Study material below:

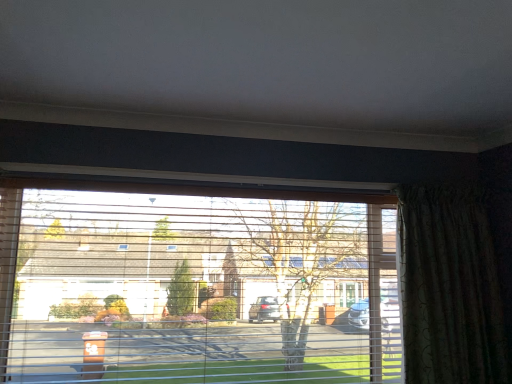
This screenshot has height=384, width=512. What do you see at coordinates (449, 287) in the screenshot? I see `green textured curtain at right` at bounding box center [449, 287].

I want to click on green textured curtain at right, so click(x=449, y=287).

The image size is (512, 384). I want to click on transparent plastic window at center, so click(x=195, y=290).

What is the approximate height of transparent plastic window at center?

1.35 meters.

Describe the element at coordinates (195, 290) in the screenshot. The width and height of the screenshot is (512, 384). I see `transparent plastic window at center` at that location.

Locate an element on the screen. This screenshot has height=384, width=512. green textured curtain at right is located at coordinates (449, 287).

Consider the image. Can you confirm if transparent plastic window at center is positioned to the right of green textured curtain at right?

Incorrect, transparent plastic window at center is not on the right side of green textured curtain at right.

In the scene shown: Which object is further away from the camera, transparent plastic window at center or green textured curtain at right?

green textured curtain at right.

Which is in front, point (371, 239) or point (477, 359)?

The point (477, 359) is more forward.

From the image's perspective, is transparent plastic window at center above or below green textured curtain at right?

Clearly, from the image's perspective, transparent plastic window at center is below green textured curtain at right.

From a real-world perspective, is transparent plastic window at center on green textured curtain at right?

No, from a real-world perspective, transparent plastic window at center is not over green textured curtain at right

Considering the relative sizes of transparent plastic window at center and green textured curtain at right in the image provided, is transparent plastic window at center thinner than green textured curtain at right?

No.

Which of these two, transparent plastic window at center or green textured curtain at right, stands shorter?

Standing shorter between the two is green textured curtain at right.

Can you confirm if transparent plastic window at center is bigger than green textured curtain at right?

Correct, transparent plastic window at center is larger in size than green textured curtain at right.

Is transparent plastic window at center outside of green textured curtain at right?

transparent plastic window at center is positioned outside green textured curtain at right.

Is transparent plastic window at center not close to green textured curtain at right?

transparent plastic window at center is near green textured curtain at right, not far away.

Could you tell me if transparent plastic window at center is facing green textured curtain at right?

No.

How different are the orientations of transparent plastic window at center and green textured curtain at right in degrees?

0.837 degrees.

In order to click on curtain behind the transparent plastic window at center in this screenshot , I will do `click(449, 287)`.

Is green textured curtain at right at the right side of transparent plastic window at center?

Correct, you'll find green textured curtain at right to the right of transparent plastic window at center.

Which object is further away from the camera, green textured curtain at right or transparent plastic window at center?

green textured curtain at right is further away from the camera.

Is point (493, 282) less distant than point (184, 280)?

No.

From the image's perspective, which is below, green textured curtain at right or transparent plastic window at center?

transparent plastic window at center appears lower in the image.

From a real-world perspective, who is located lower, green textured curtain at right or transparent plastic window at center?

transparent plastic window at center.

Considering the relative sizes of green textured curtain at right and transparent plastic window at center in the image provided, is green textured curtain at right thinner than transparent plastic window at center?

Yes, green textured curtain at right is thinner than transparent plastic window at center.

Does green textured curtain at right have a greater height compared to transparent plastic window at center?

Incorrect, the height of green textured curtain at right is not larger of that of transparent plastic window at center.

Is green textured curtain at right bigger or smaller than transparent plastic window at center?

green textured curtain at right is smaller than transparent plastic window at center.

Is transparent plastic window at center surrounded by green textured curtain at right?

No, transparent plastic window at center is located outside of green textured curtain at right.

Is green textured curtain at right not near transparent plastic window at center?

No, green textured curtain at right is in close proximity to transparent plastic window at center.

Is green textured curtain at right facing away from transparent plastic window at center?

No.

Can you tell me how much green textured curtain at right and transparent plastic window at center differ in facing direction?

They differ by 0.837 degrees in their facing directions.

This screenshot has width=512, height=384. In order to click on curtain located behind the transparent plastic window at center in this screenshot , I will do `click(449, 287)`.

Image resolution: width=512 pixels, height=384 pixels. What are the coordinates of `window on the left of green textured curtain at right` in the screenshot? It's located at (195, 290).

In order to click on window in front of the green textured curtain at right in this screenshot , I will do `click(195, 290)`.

End of Study material.
Study material below:

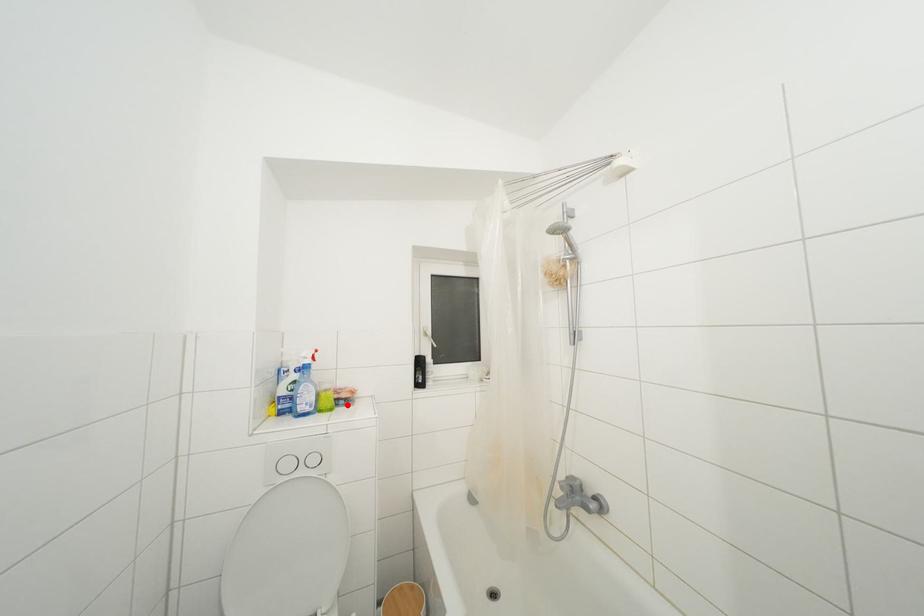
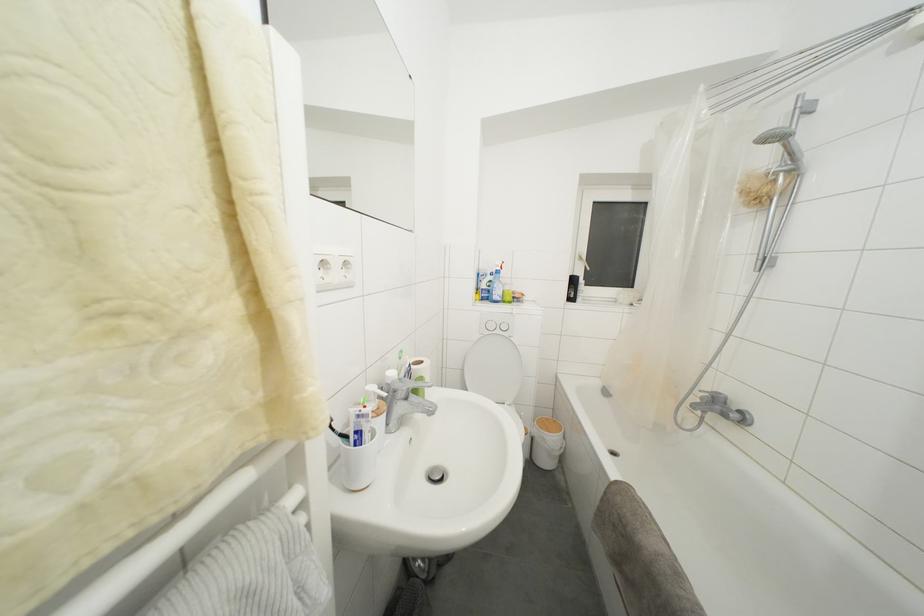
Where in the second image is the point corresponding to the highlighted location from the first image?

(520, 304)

End of Study material.

**Task objective:** Reproduce, without alteration, the portion of the data above that opens with the line containing "0.837 degrees." and closes with the line containing "Correct, you'll find", including both of those lines.

**Result:**
0.837 degrees.

In order to click on curtain behind the transparent plastic window at center in this screenshot , I will do `click(449, 287)`.

Is green textured curtain at right at the right side of transparent plastic window at center?

Correct, you'll find green textured curtain at right to the right of transparent plastic window at center.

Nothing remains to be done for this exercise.